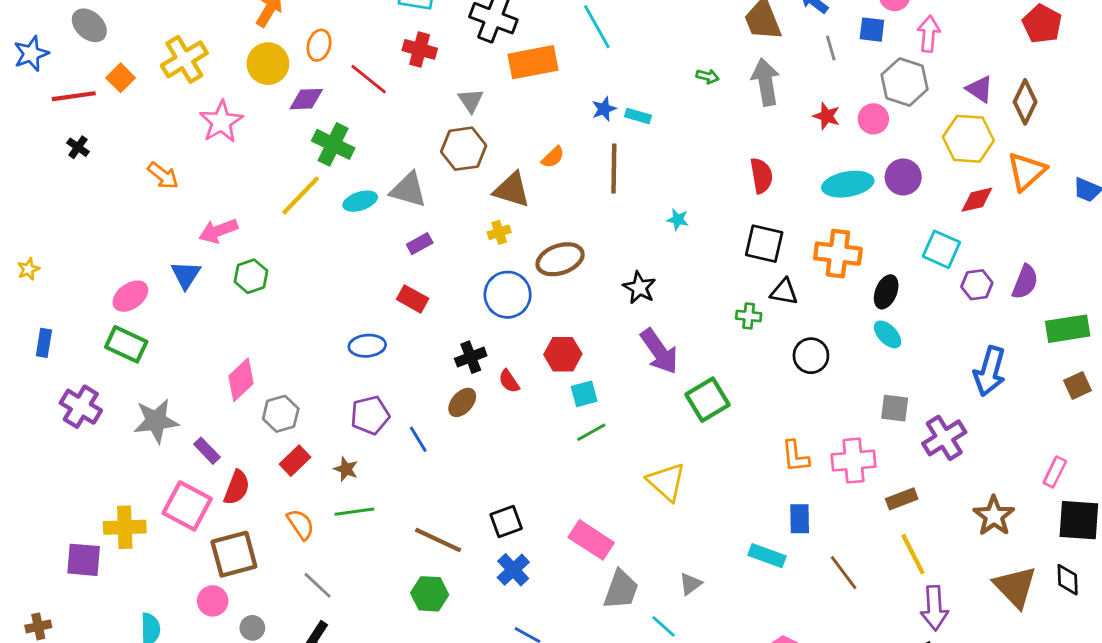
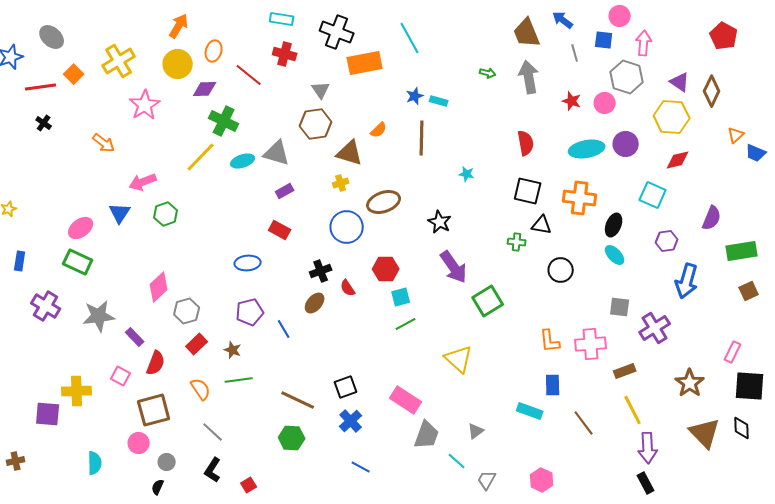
orange triangle: (1026, 171) -> (736, 135), moved, size x0.6
purple hexagon: (977, 285) -> (667, 241), moved
pink square: (187, 506) -> (121, 376), size x0.6

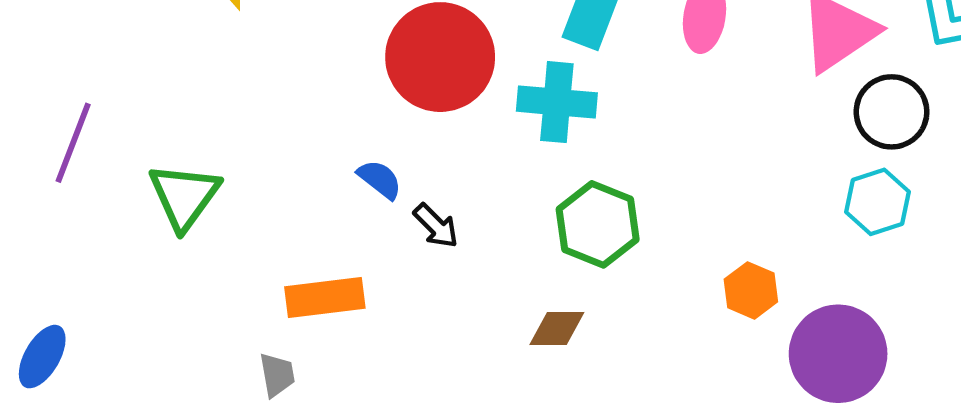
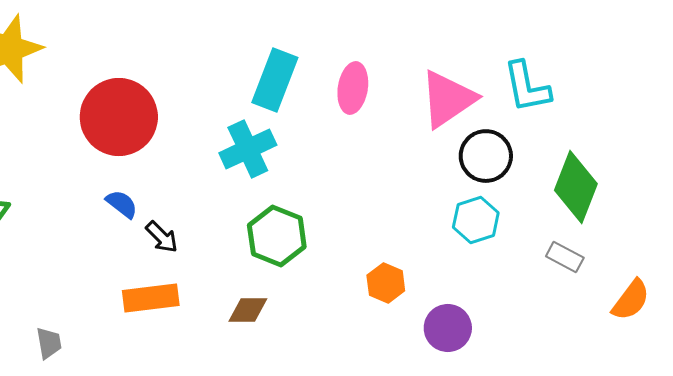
red circle: (440, 57) -> (119, 117), moved
cyan cross: (557, 102) -> (248, 149), turned -30
orange rectangle: (325, 297) -> (151, 298), moved
purple circle: (838, 354) -> (448, 328), size x0.7

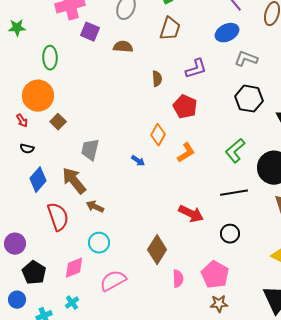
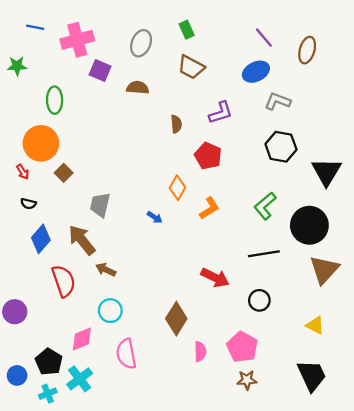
brown trapezoid: (170, 29) -> (191, 67), turned 100
black pentagon: (34, 273) -> (49, 362), moved
pink semicircle: (113, 281) -> (126, 354), turned -72
cyan cross: (72, 303) -> (80, 379), size x1.6

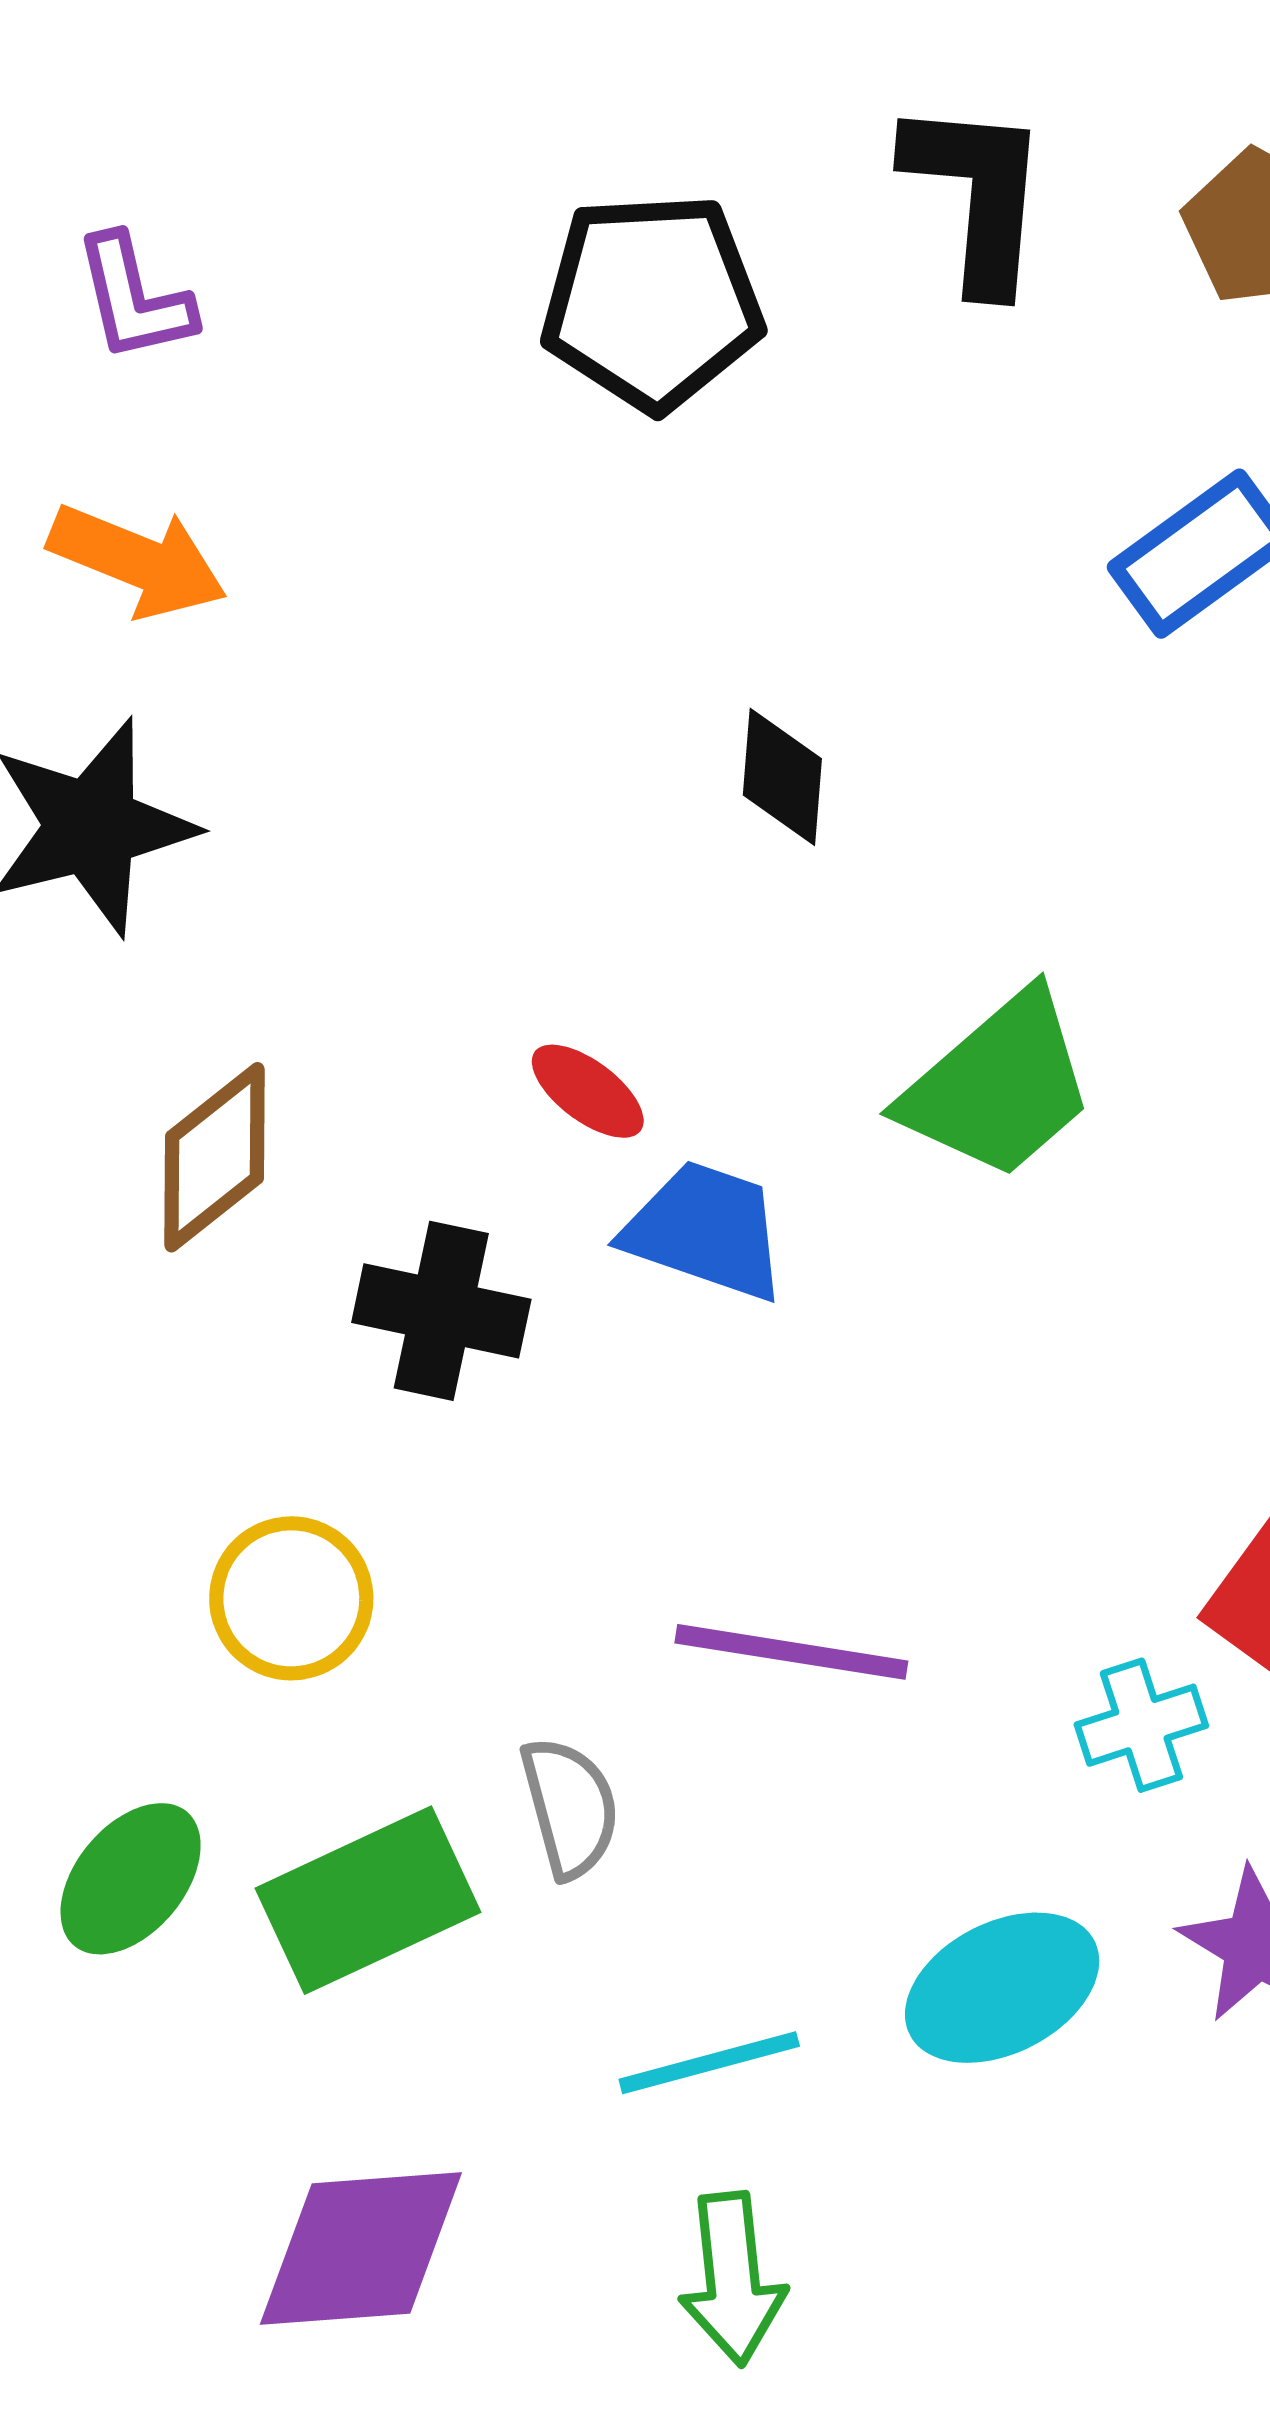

★ ★ ★

Filter the records above and return every line that holds the word "size".

orange triangle: (1026, 171) -> (736, 135), moved, size x0.6
pink square: (187, 506) -> (121, 376), size x0.6
purple circle: (838, 354) -> (448, 328), size x0.7
cyan cross: (72, 303) -> (80, 379), size x1.6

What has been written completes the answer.